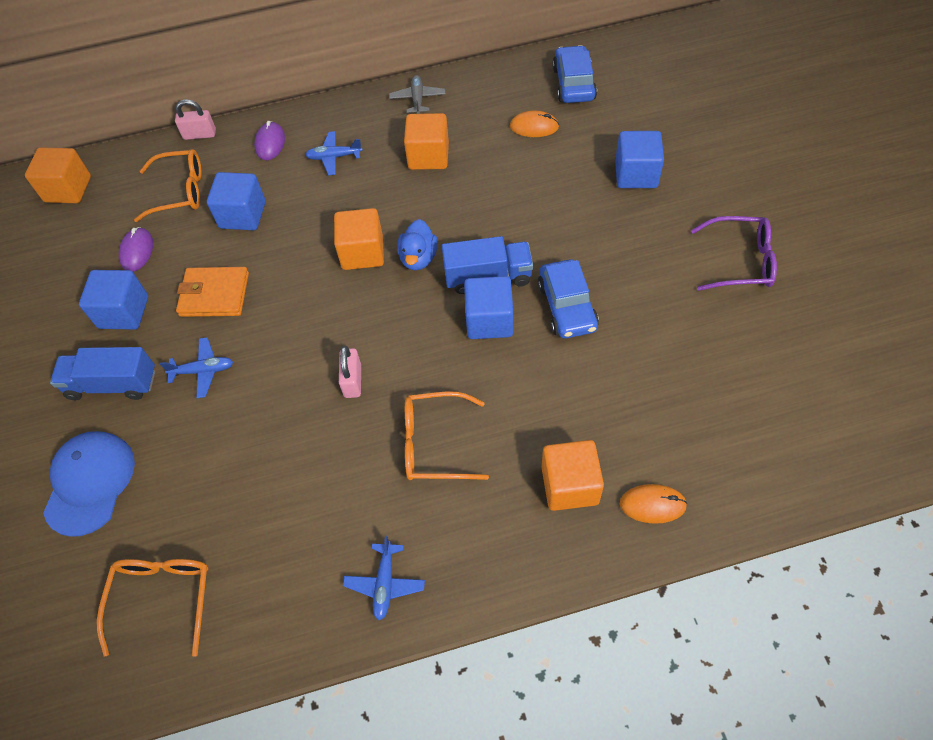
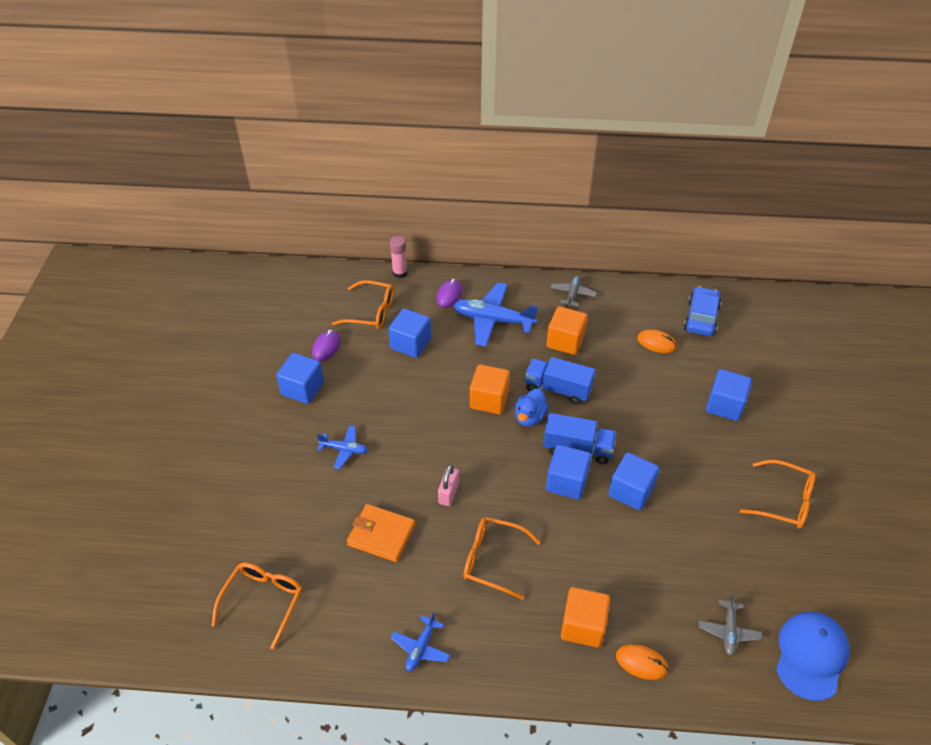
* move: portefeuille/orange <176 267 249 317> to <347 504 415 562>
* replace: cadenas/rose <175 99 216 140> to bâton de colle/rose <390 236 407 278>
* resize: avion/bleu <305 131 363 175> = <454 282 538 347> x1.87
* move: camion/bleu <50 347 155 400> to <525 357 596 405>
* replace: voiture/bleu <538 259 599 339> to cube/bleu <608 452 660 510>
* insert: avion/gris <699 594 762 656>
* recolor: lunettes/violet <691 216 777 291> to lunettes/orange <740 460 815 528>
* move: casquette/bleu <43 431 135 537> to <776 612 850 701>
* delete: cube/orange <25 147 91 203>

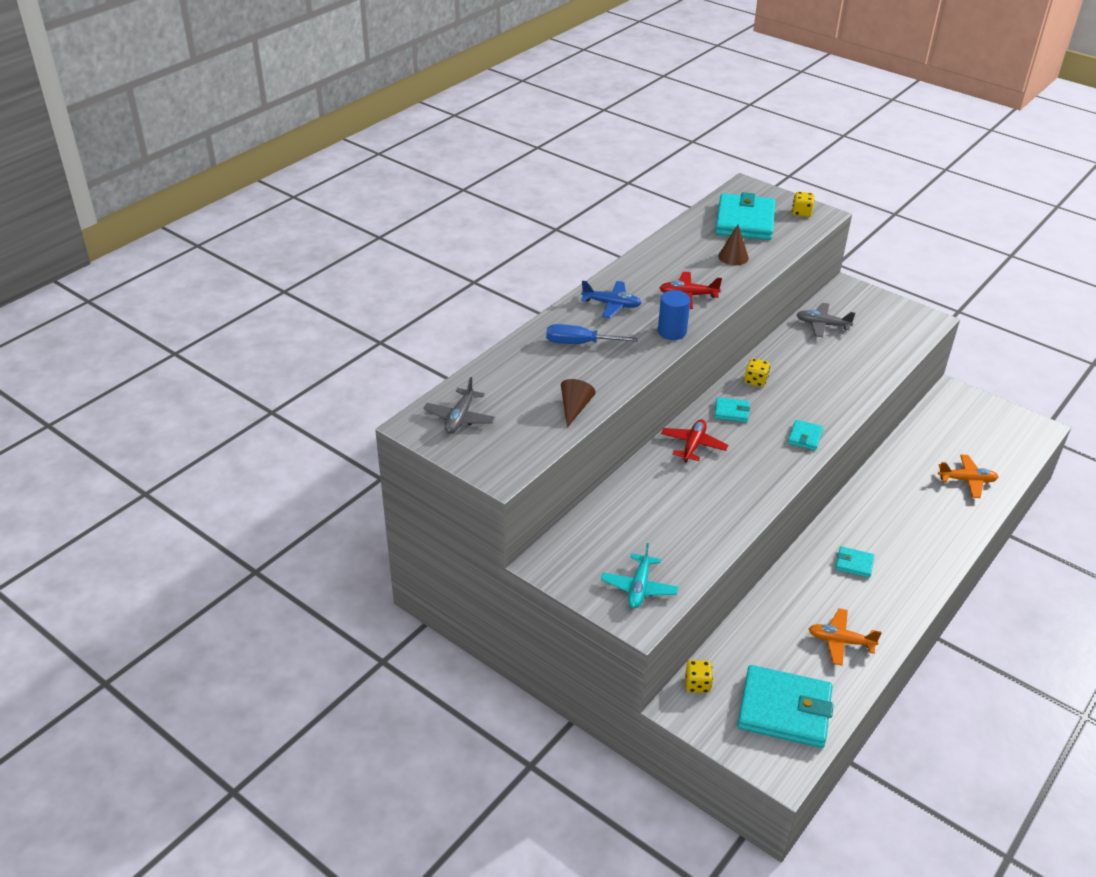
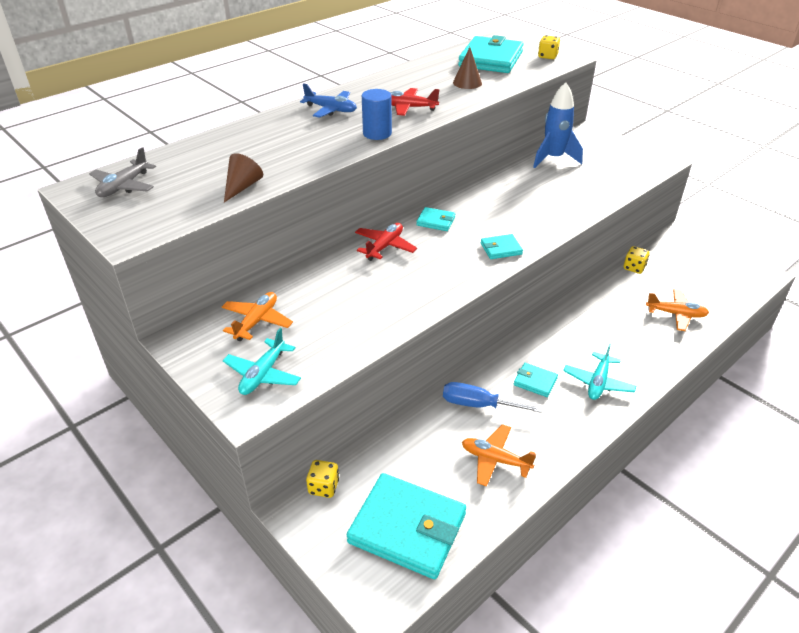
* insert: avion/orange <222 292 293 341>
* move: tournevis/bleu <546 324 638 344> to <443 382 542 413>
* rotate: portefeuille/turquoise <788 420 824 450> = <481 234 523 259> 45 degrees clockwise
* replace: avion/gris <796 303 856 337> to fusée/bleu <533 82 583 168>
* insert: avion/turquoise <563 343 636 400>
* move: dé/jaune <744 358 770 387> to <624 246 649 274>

= = = = = = =

> [Problem to work on]:
Would you repeat exactly, and only, the lines from the start of the records above through the line containing "612 850 701>", with the pictures omitted?

> [Answer]:
* move: portefeuille/orange <176 267 249 317> to <347 504 415 562>
* replace: cadenas/rose <175 99 216 140> to bâton de colle/rose <390 236 407 278>
* resize: avion/bleu <305 131 363 175> = <454 282 538 347> x1.87
* move: camion/bleu <50 347 155 400> to <525 357 596 405>
* replace: voiture/bleu <538 259 599 339> to cube/bleu <608 452 660 510>
* insert: avion/gris <699 594 762 656>
* recolor: lunettes/violet <691 216 777 291> to lunettes/orange <740 460 815 528>
* move: casquette/bleu <43 431 135 537> to <776 612 850 701>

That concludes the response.